Stated goal
Reproduce the listing below word for word, from its first line up to and including the line containing "This is a 0.2".

Data section
........
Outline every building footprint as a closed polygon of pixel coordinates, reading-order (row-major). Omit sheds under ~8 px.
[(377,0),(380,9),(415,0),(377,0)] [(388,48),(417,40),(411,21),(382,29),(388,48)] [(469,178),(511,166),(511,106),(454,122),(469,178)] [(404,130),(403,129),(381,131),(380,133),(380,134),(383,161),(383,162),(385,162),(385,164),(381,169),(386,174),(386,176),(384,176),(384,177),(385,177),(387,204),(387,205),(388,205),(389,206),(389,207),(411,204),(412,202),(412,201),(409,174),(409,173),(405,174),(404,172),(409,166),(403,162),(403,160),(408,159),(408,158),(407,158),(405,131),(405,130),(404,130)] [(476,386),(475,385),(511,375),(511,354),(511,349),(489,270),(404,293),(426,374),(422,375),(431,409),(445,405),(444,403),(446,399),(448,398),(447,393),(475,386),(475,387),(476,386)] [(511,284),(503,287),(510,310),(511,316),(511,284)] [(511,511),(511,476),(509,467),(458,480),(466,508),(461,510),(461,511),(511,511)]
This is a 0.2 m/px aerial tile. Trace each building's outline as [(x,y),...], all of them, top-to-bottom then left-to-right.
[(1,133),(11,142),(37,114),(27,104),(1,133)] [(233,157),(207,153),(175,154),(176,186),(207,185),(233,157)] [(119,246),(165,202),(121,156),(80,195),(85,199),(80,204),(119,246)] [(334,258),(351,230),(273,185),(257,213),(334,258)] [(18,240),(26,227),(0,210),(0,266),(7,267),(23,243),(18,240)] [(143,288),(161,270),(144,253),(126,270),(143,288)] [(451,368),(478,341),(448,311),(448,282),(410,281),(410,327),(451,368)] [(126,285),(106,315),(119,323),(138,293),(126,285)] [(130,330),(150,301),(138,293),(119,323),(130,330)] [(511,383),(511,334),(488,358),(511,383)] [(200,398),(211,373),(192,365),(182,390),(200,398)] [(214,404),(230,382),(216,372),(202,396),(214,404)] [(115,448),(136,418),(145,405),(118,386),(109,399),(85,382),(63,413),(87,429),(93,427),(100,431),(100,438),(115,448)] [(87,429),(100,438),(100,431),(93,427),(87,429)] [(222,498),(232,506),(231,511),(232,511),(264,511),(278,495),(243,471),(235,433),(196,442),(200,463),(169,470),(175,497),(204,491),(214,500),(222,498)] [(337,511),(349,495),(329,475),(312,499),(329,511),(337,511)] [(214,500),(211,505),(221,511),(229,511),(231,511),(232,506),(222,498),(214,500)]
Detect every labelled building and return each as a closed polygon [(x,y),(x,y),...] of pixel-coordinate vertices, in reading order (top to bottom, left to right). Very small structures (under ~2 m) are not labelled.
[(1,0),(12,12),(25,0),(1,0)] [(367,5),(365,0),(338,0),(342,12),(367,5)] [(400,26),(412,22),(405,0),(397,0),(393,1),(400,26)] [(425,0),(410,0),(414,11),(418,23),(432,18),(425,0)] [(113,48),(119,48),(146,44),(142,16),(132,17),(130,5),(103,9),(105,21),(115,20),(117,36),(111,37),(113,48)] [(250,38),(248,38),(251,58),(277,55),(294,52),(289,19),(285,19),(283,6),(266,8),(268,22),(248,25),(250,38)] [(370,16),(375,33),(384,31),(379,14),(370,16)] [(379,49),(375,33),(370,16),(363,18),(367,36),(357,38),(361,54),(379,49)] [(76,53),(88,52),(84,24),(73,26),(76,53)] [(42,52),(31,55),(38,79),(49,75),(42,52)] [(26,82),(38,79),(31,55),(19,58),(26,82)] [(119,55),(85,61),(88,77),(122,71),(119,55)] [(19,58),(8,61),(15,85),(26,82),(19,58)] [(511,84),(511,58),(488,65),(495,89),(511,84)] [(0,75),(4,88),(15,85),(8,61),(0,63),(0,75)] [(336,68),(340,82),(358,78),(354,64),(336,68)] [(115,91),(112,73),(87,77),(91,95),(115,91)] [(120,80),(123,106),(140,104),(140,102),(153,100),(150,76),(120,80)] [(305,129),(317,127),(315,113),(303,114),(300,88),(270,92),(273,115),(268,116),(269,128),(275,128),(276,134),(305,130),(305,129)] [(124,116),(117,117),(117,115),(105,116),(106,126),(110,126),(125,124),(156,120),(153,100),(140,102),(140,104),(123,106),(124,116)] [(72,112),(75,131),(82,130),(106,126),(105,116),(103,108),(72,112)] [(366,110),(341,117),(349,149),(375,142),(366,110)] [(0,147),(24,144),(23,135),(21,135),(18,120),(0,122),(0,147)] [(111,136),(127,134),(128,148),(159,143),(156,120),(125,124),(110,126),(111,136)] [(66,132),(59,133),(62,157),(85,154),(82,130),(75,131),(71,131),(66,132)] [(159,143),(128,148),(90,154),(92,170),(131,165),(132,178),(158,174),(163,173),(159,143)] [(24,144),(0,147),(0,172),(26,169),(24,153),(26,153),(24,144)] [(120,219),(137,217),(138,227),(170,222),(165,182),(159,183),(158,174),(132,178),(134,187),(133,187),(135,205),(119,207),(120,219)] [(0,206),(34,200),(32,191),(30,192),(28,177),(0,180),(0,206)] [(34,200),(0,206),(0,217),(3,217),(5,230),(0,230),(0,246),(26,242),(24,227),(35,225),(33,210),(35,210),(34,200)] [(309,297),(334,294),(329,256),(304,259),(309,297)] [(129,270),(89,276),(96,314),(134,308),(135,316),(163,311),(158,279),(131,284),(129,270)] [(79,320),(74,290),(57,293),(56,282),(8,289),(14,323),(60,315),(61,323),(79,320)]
........
Exercise response
Outline every building footprint as a closed polygon of pixel coordinates, reading-order (row-major). Omit sheds under ~8 px.
[(377,0),(380,9),(415,0),(377,0)] [(388,48),(417,40),(411,21),(382,29),(388,48)] [(469,178),(511,166),(511,106),(454,122),(469,178)] [(404,130),(403,129),(381,131),(380,133),(380,134),(383,161),(383,162),(385,162),(385,164),(381,169),(386,174),(386,176),(384,176),(384,177),(385,177),(387,204),(387,205),(388,205),(389,206),(389,207),(411,204),(412,202),(412,201),(409,174),(409,173),(405,174),(404,172),(409,166),(403,162),(403,160),(408,159),(408,158),(407,158),(405,131),(405,130),(404,130)] [(476,386),(475,385),(511,375),(511,354),(511,349),(489,270),(404,293),(426,374),(422,375),(431,409),(445,405),(444,403),(446,399),(448,398),(447,393),(475,386),(475,387),(476,386)] [(511,284),(503,287),(510,310),(511,316),(511,284)] [(511,511),(511,476),(509,467),(458,480),(466,508),(461,510),(461,511),(511,511)]
This is a 0.2 m/px aerial tile. Trace each building's outline as [(x,y),...], all of them, top-to-bottom then left-to-right.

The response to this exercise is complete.